== EXCERPTED RECORDS
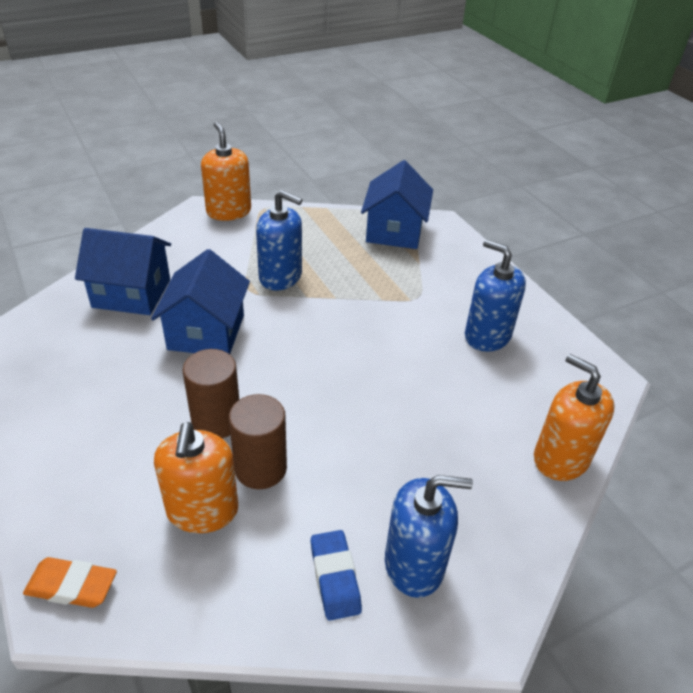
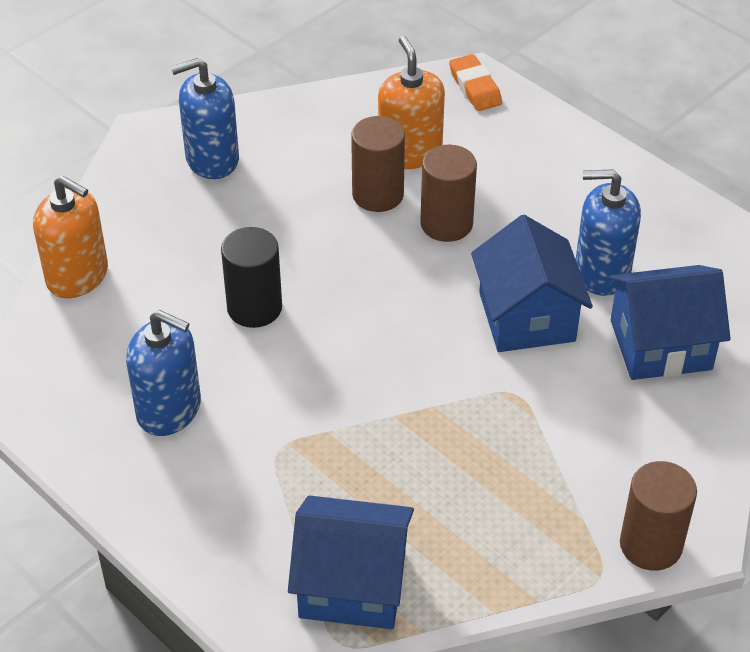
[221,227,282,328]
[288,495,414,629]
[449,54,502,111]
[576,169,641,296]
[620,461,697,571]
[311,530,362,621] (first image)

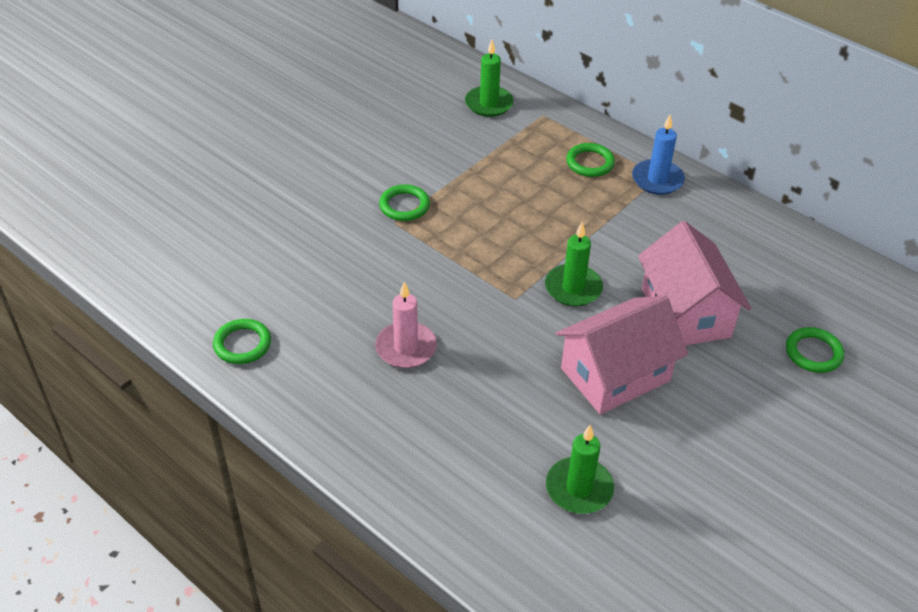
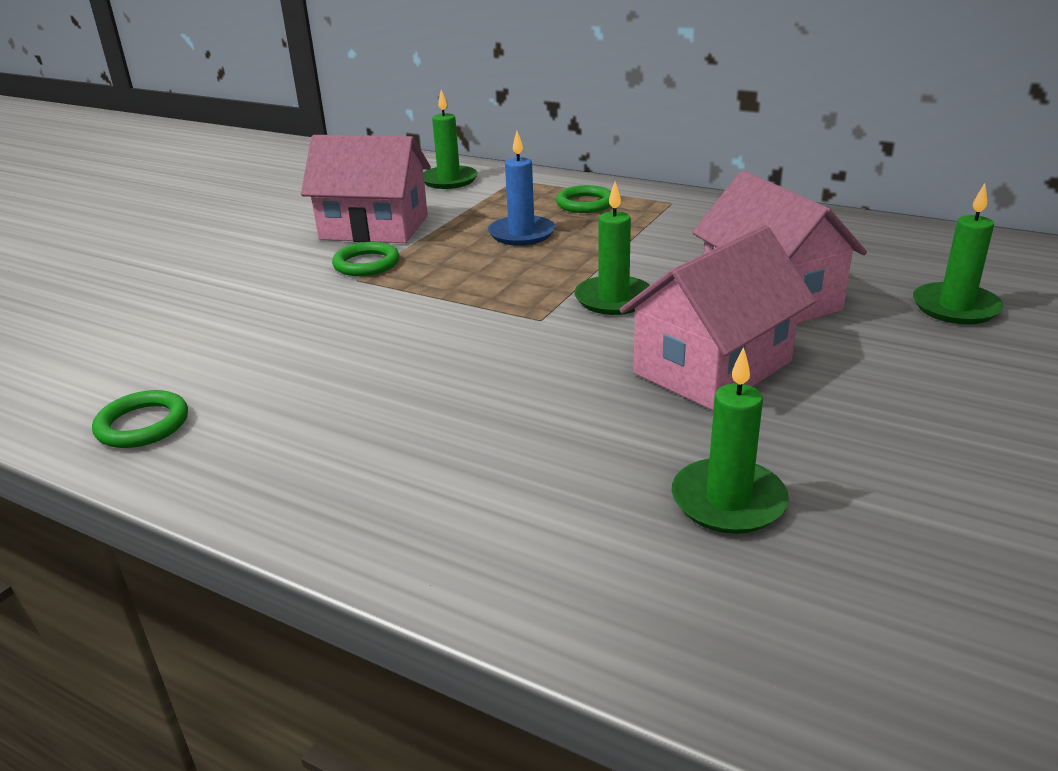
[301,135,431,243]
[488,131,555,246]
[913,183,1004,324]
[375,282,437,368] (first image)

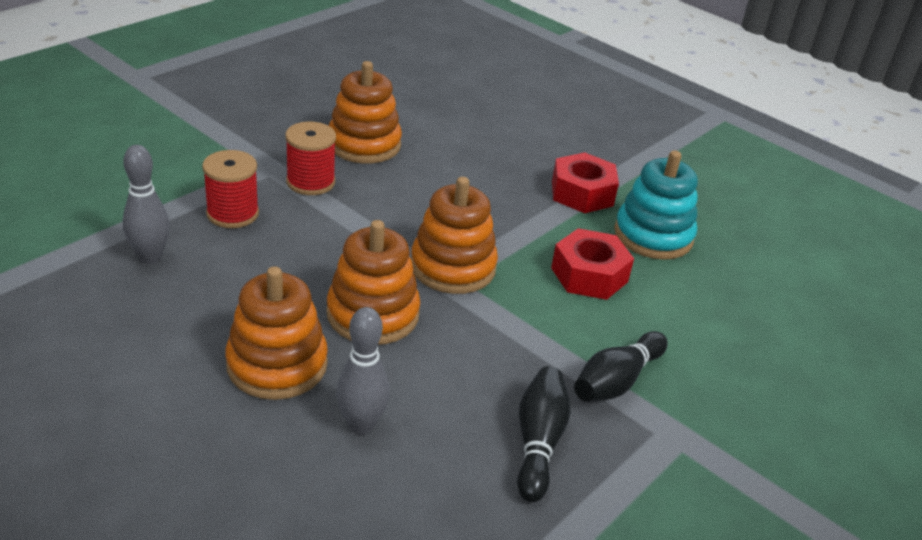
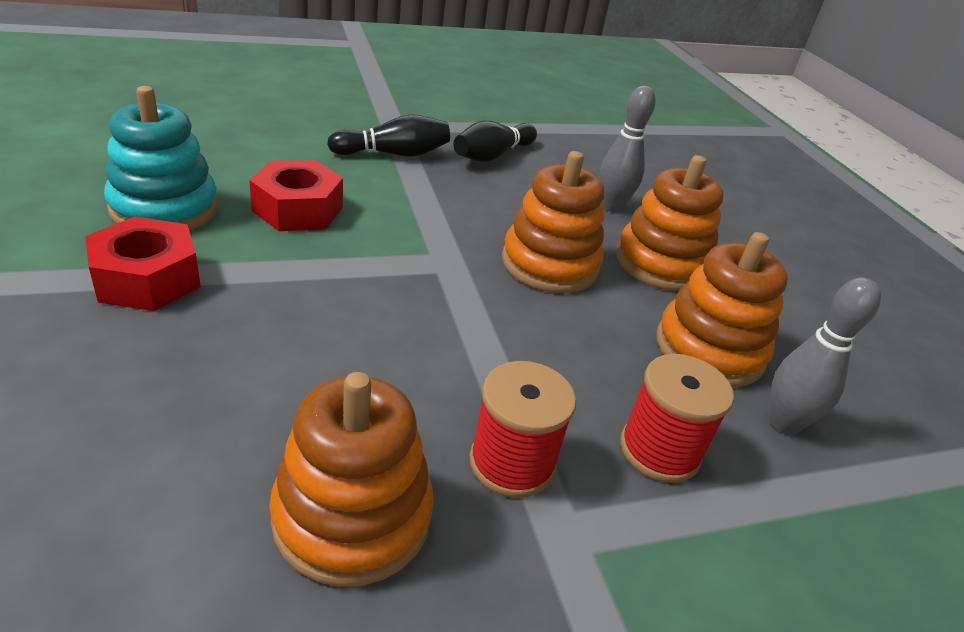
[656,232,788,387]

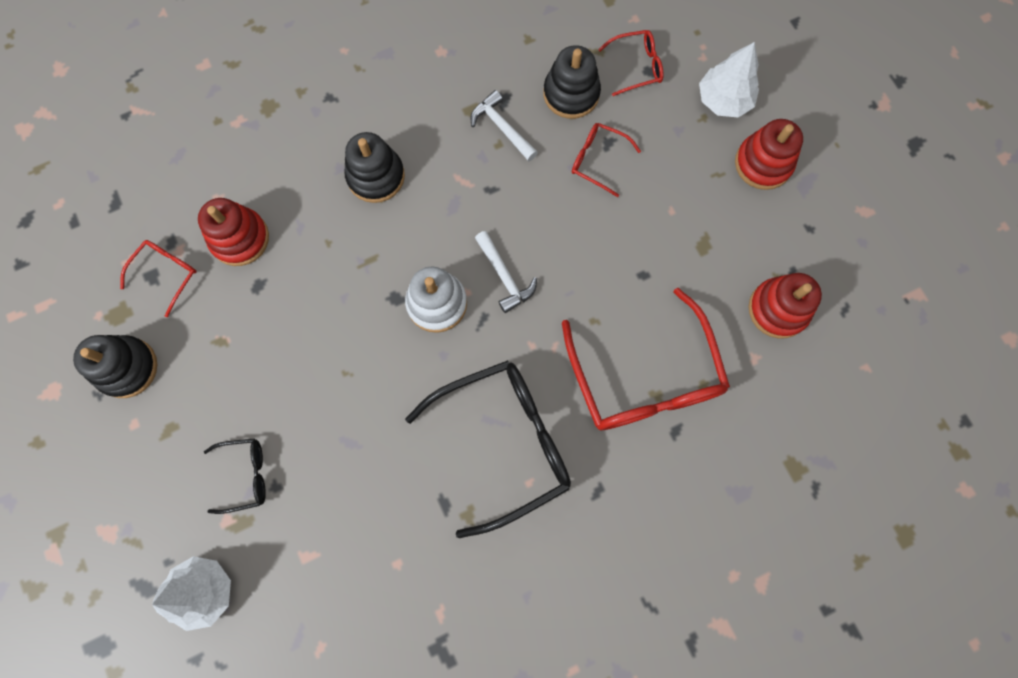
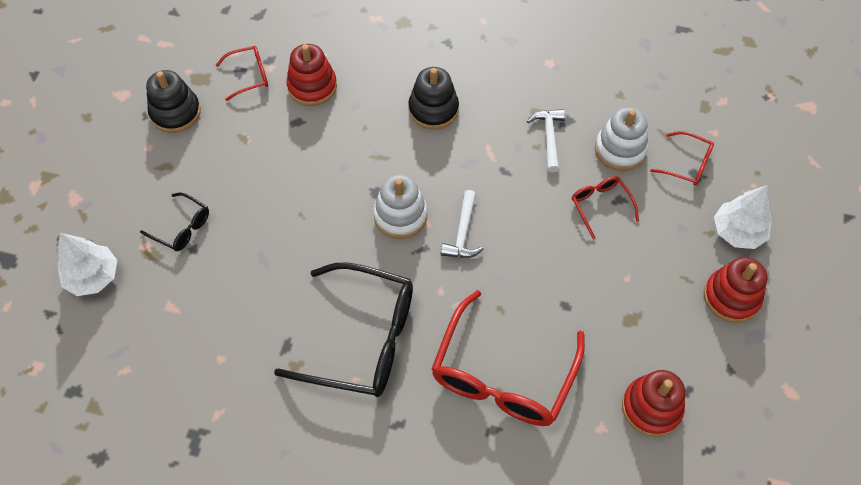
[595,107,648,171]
====
*HOW TO COMPLETE THIS TASK*. Leave out the pictures, then return every line of the data exactly.

*TASK SOLUTION*.
[221,227,282,328]
[288,495,414,629]
[449,54,502,111]
[576,169,641,296]
[620,461,697,571]
[311,530,362,621] (first image)

[301,135,431,243]
[488,131,555,246]
[913,183,1004,324]
[375,282,437,368] (first image)

[656,232,788,387]

[595,107,648,171]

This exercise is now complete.